## Work to complete
Print every entry, word for word, and skip the images.

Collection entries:
%%

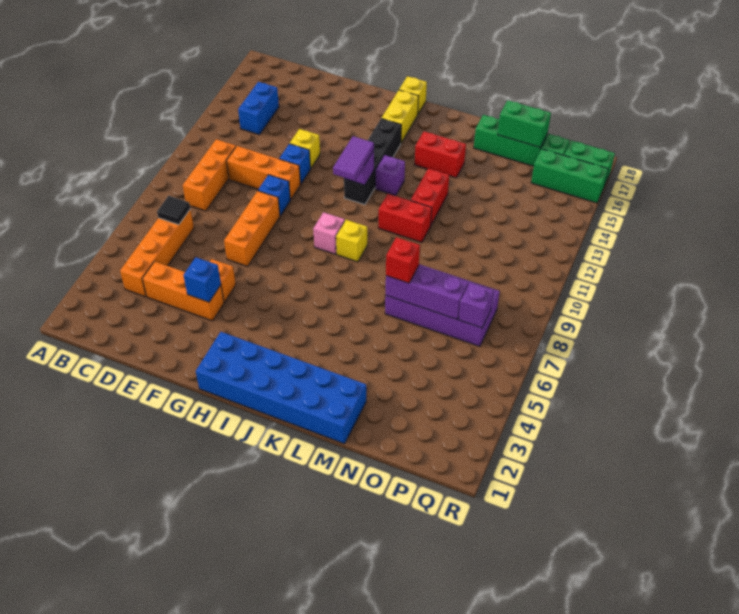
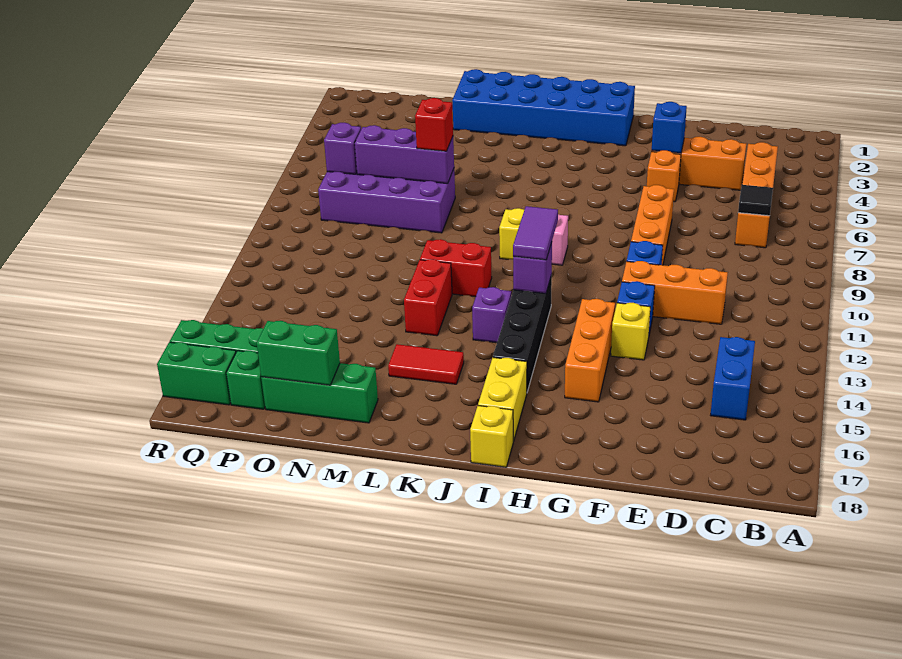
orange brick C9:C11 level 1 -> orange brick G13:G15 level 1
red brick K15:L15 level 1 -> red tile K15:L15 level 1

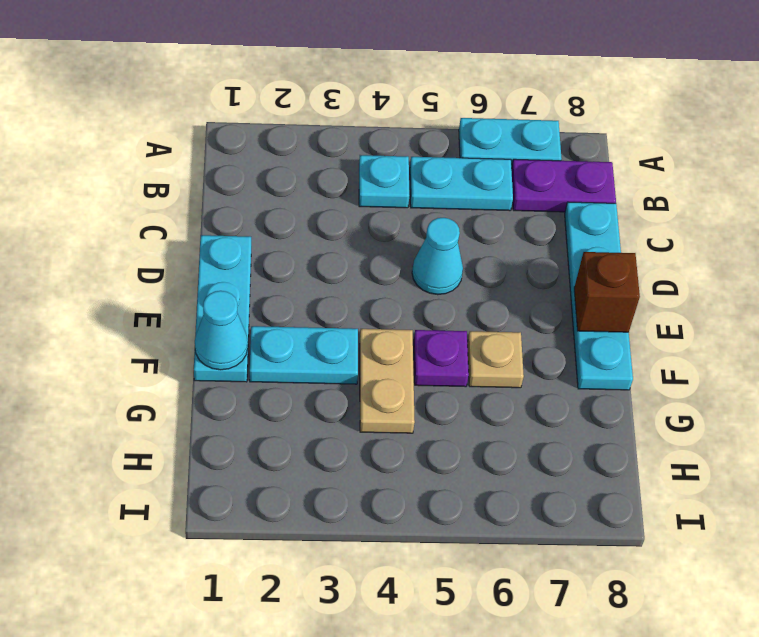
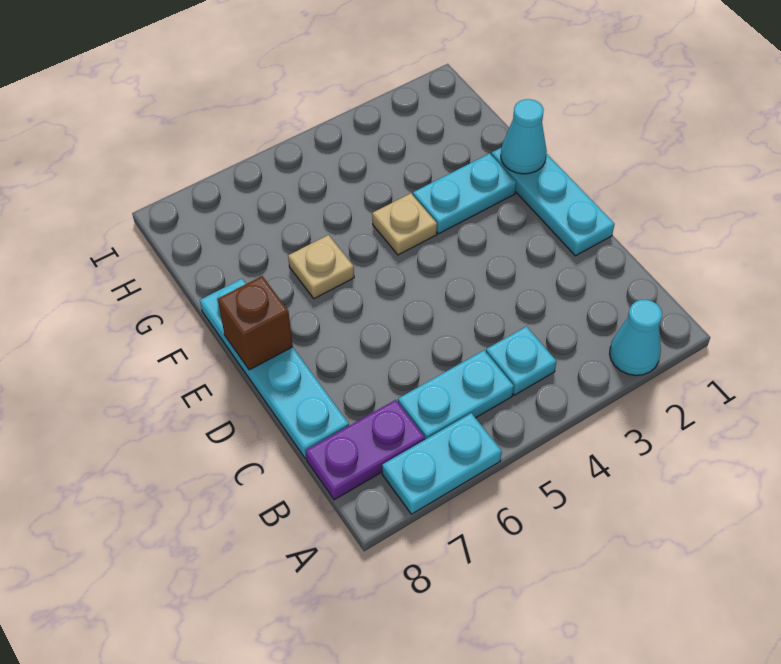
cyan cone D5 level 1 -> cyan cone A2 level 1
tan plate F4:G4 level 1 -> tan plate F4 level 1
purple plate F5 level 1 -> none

%%

## Result
orange brick C9:C11 level 1 -> orange brick G13:G15 level 1
red brick K15:L15 level 1 -> red tile K15:L15 level 1

cyan cone D5 level 1 -> cyan cone A2 level 1
tan plate F4:G4 level 1 -> tan plate F4 level 1
purple plate F5 level 1 -> none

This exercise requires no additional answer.